- _WHAT IS NEEDED_: As you write out the lines from the one containing "green L-shape: rotated" through the last line of the records, keep them exact and leave out pictures.

┌────────

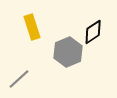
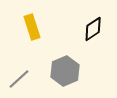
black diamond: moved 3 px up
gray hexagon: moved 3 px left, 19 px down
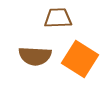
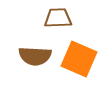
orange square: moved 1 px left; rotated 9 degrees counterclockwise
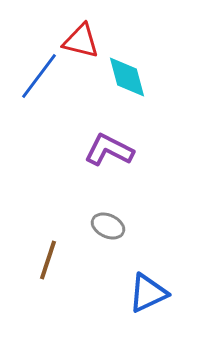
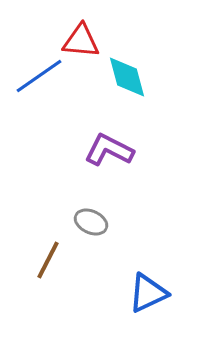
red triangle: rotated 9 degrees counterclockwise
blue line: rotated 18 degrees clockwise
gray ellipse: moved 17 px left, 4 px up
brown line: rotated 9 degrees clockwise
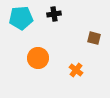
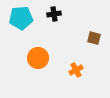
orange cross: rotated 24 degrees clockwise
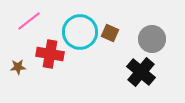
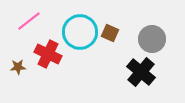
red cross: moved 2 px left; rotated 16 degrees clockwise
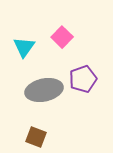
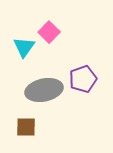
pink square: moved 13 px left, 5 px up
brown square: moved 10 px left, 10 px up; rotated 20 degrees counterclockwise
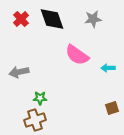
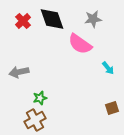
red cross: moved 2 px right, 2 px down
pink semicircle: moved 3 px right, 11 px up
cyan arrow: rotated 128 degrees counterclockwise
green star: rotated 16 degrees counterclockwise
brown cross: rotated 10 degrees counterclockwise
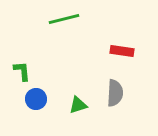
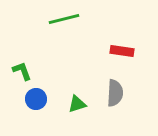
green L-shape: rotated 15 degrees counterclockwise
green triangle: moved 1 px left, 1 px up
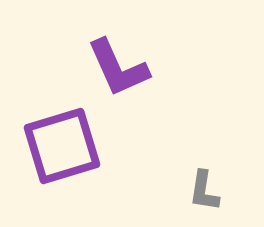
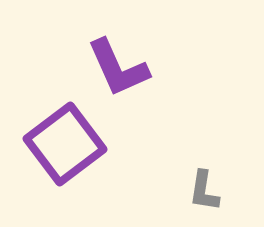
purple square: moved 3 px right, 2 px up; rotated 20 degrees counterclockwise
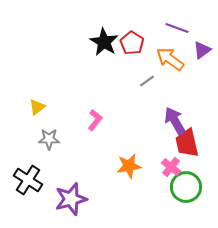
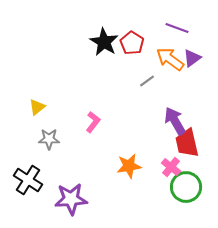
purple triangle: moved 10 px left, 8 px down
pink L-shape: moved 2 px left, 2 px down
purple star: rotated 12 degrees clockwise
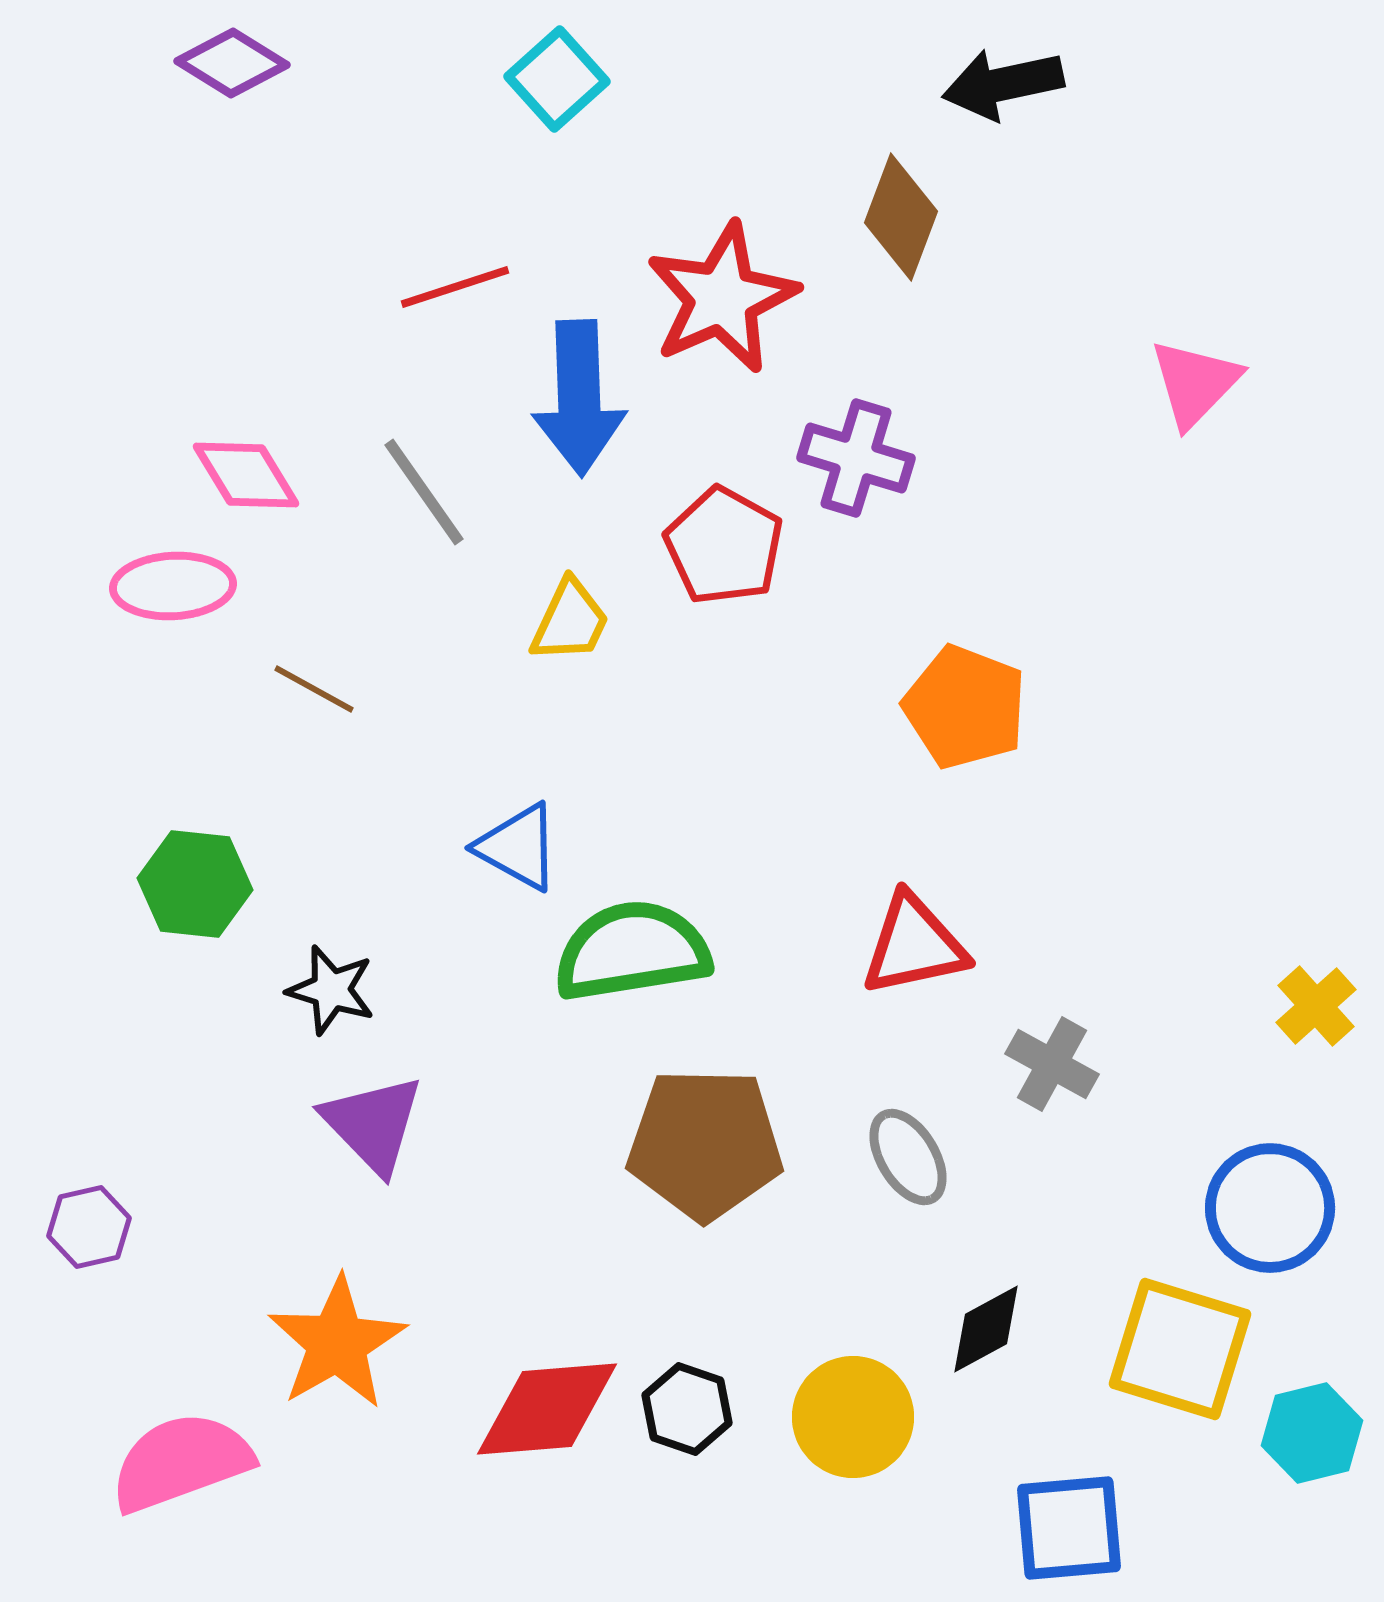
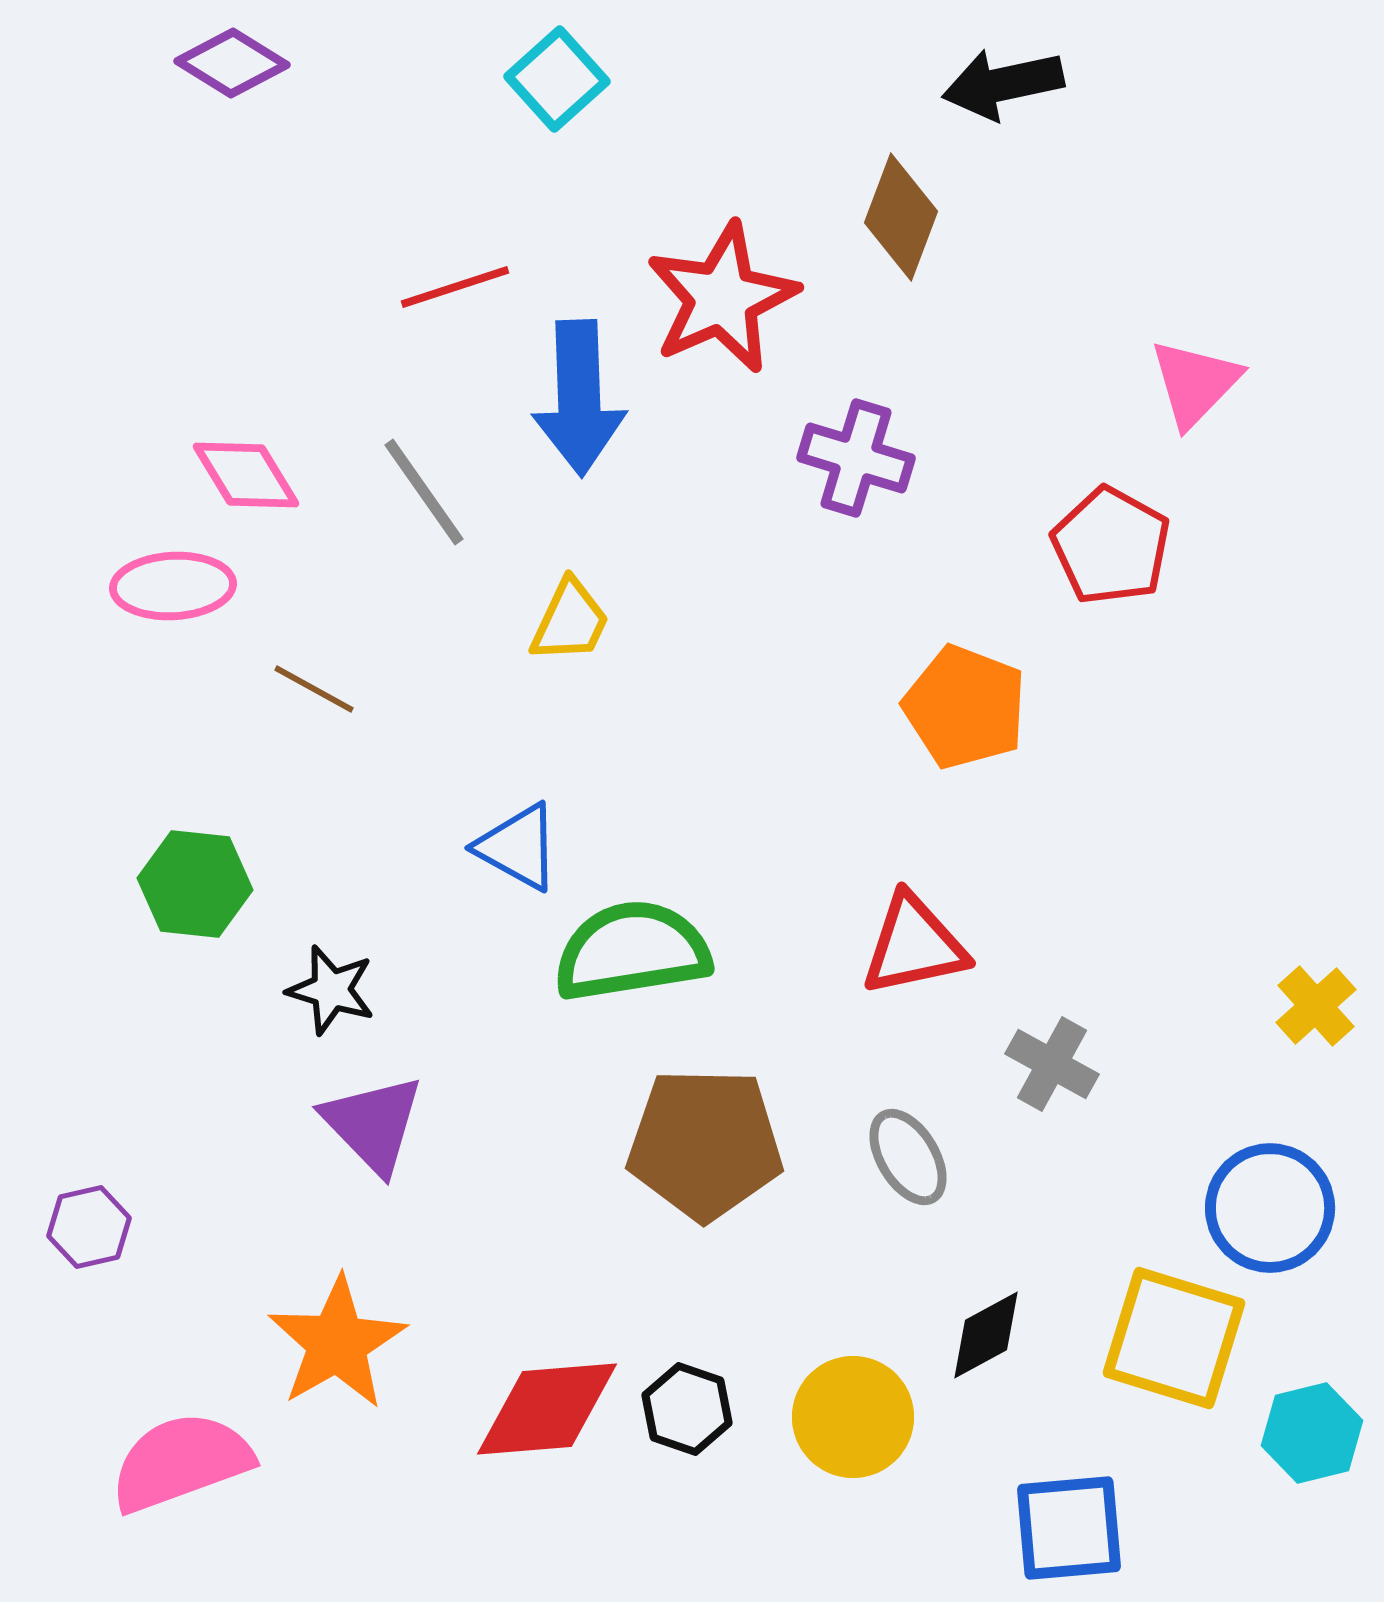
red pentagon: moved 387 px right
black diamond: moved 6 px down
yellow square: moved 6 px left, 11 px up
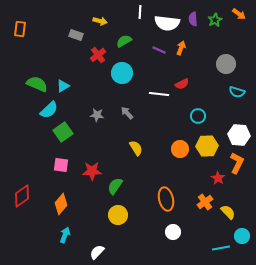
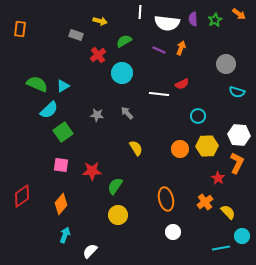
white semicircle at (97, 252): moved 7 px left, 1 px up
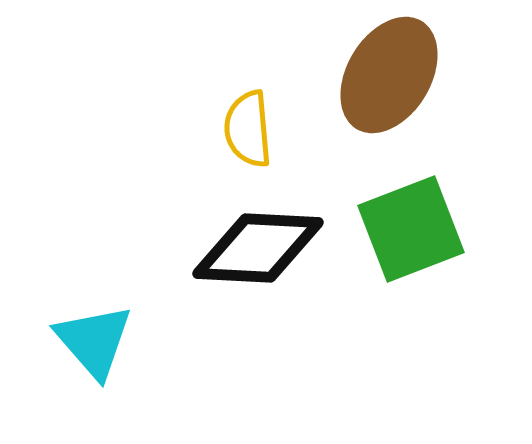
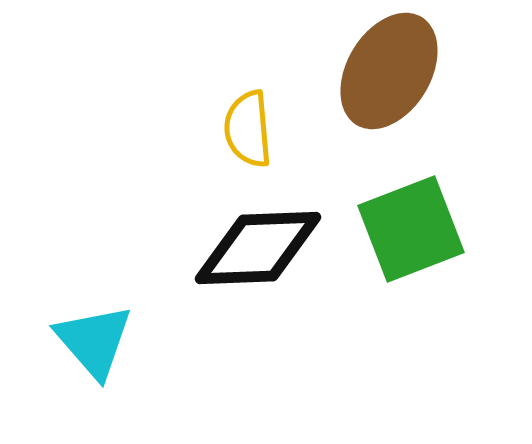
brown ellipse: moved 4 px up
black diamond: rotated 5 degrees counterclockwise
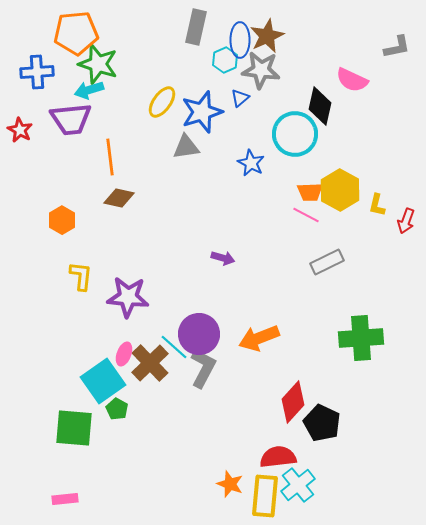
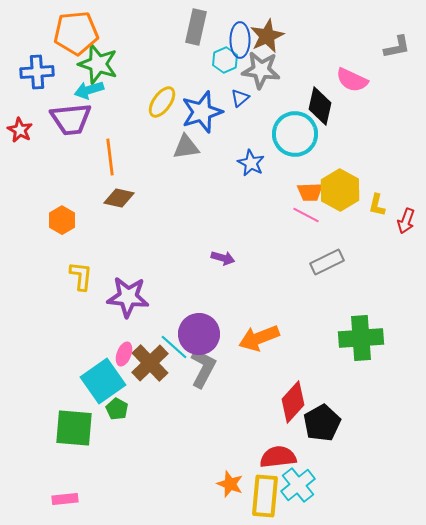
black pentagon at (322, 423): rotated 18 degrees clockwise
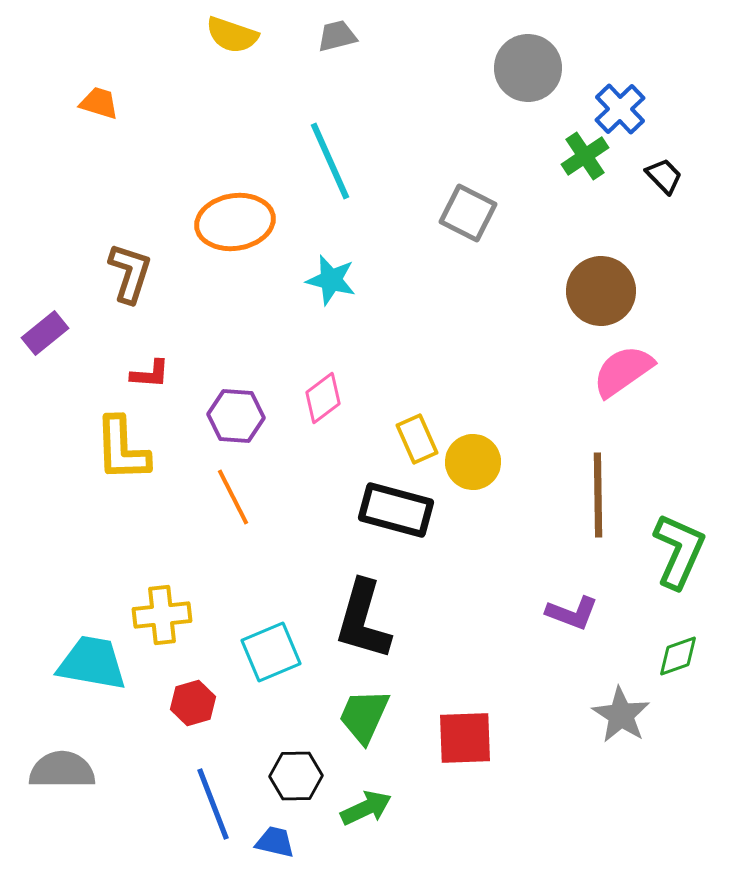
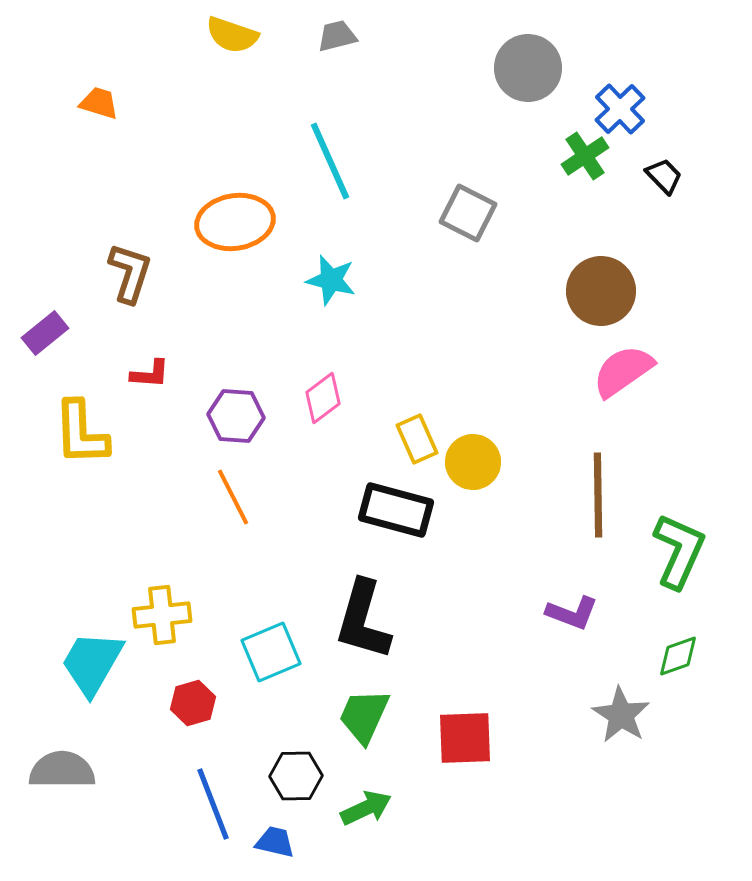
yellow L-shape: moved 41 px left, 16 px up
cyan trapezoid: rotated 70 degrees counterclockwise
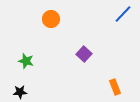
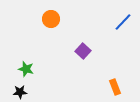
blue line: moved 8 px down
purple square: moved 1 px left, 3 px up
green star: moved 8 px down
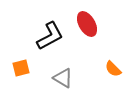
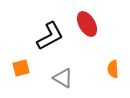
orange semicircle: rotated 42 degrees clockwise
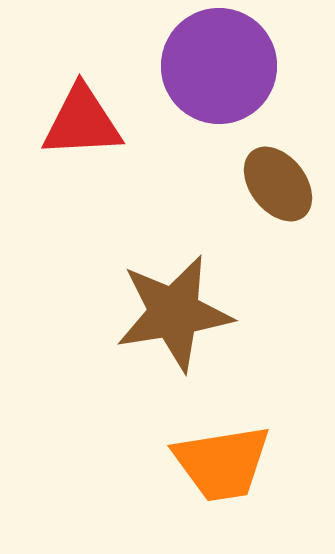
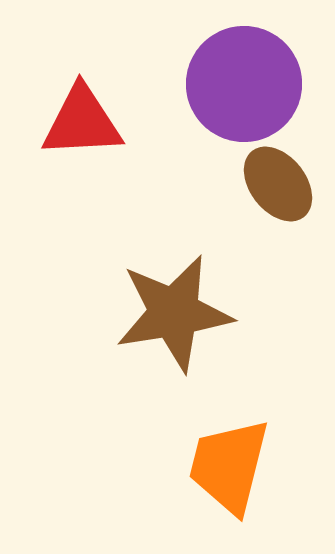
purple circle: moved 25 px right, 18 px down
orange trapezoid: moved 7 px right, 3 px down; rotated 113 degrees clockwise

└────────

- _ANSWER BOX_:
green L-shape: rotated 15 degrees counterclockwise
green triangle: moved 1 px left, 1 px up
purple square: moved 3 px right, 2 px up; rotated 20 degrees counterclockwise
purple triangle: moved 10 px left, 8 px down
pink L-shape: moved 2 px left, 2 px down
purple star: rotated 12 degrees clockwise
red pentagon: moved 387 px right
black diamond: moved 6 px down
yellow square: moved 6 px left, 11 px up
white semicircle at (97, 252): moved 7 px left, 1 px up
brown ellipse: moved 4 px up
black diamond: rotated 5 degrees counterclockwise
black pentagon at (322, 423): rotated 18 degrees clockwise
yellow L-shape: moved 41 px left, 16 px up
cyan trapezoid: rotated 70 degrees counterclockwise
blue line: moved 8 px down
purple square: moved 1 px left, 3 px up
green star: moved 8 px down
orange semicircle: rotated 42 degrees clockwise
purple circle: moved 25 px right, 18 px down
orange trapezoid: moved 7 px right, 3 px down; rotated 113 degrees clockwise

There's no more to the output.